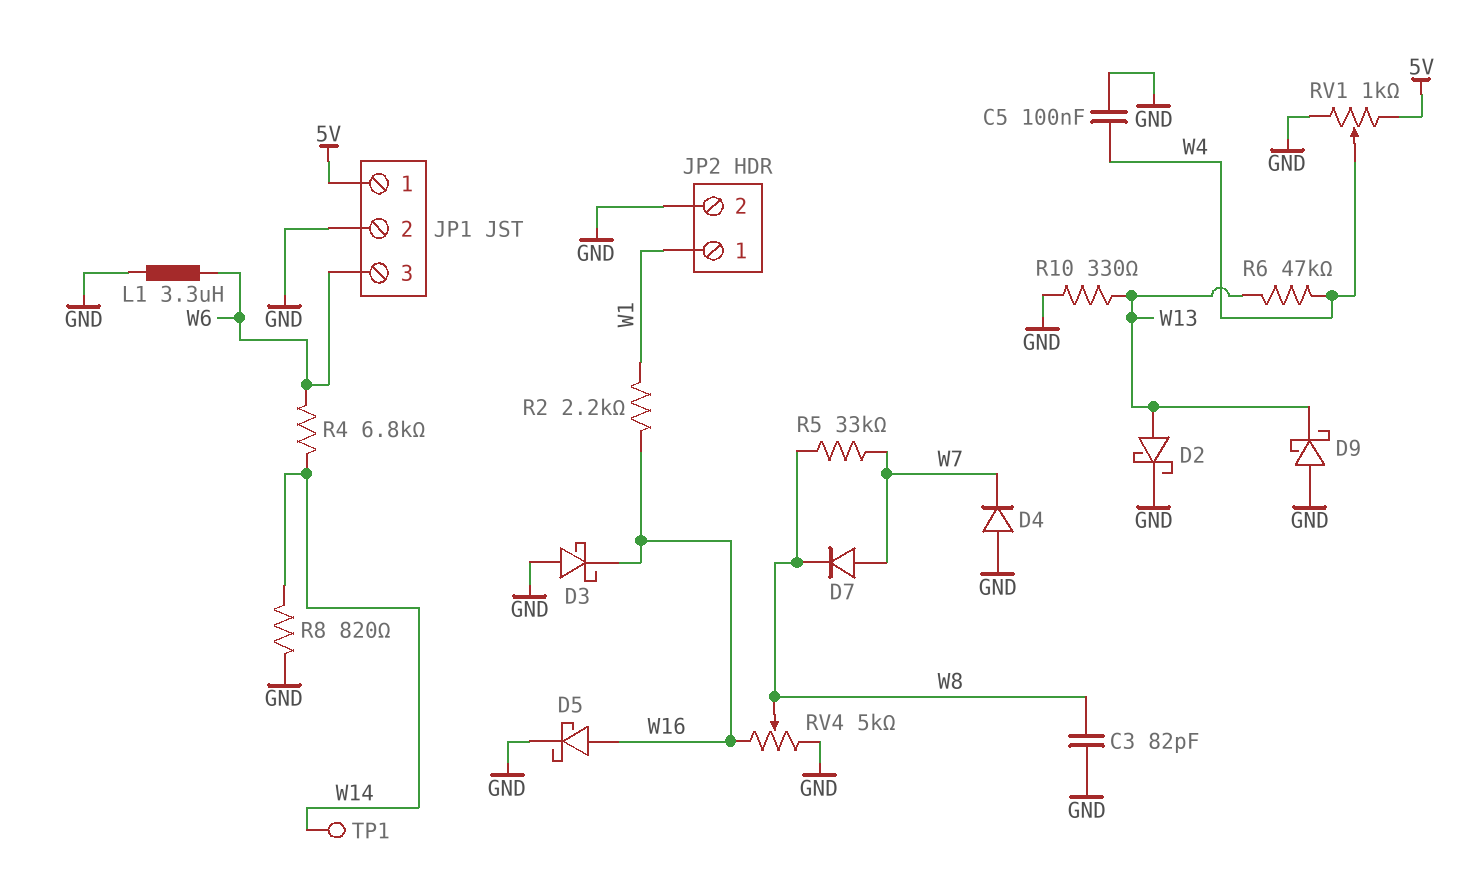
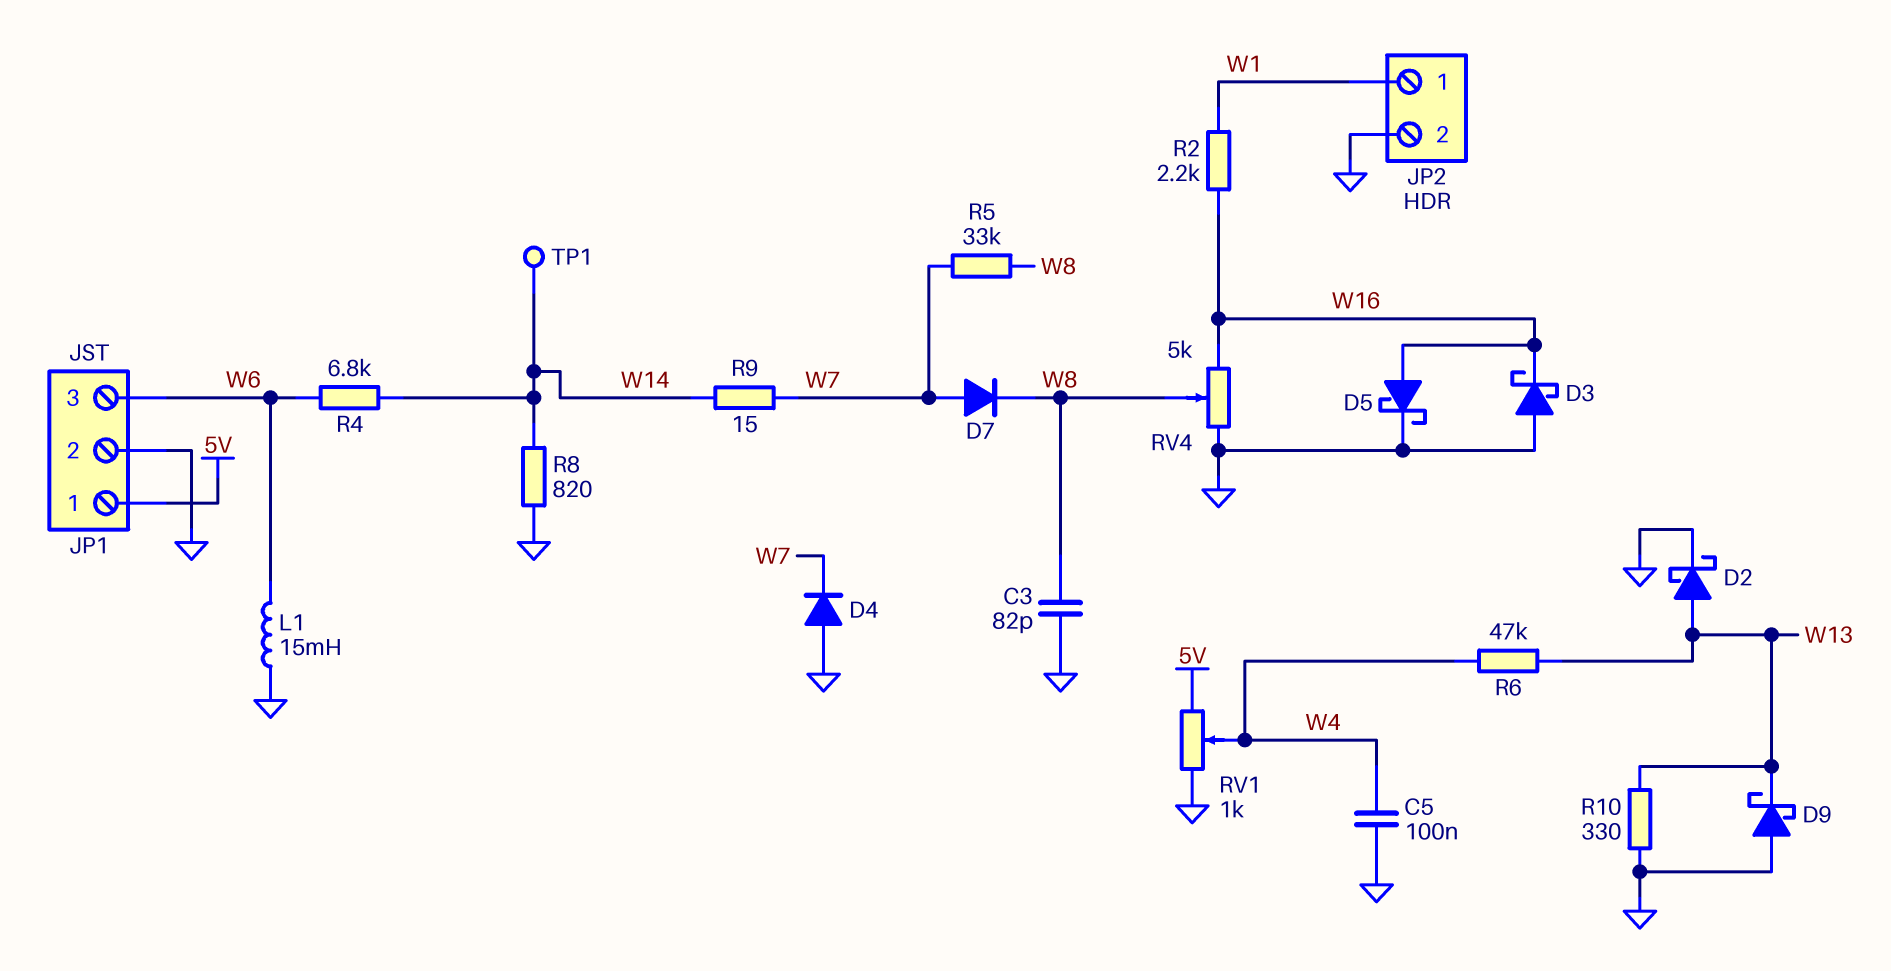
L1: 3.3uH (GND, W6) -> 15mH (GND, W6)
R9: none -> 15 (W7, W14)

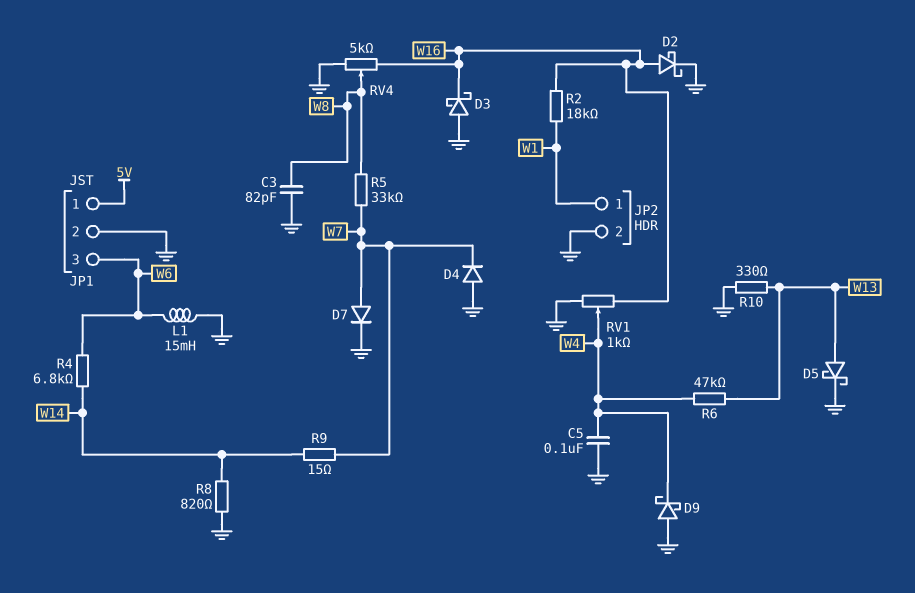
D2: schottky (A W13, K GND) -> schottky (A W16, K GND)
D5: schottky (A W16, K GND) -> schottky (A W13, K GND)
D7: diode (A W7, K W8) -> diode (A W7, K GND)
D9: schottky (A GND, K W13) -> schottky (A GND, K W4)
R2: 2.2k (W1, W16) -> 18k (W1, W16)
RV1: 1k (5V, GND, wiper W4) -> 1k (GND, W16, wiper W4)
TP1: test point (W14) -> none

** Instructions for the task **
Please reproduce the data above word for word, skipping all images.

** Solution below **
L1: 3.3uH (GND, W6) -> 15mH (GND, W6)
R9: none -> 15 (W7, W14)

D2: schottky (A W13, K GND) -> schottky (A W16, K GND)
D5: schottky (A W16, K GND) -> schottky (A W13, K GND)
D7: diode (A W7, K W8) -> diode (A W7, K GND)
D9: schottky (A GND, K W13) -> schottky (A GND, K W4)
R2: 2.2k (W1, W16) -> 18k (W1, W16)
RV1: 1k (5V, GND, wiper W4) -> 1k (GND, W16, wiper W4)
TP1: test point (W14) -> none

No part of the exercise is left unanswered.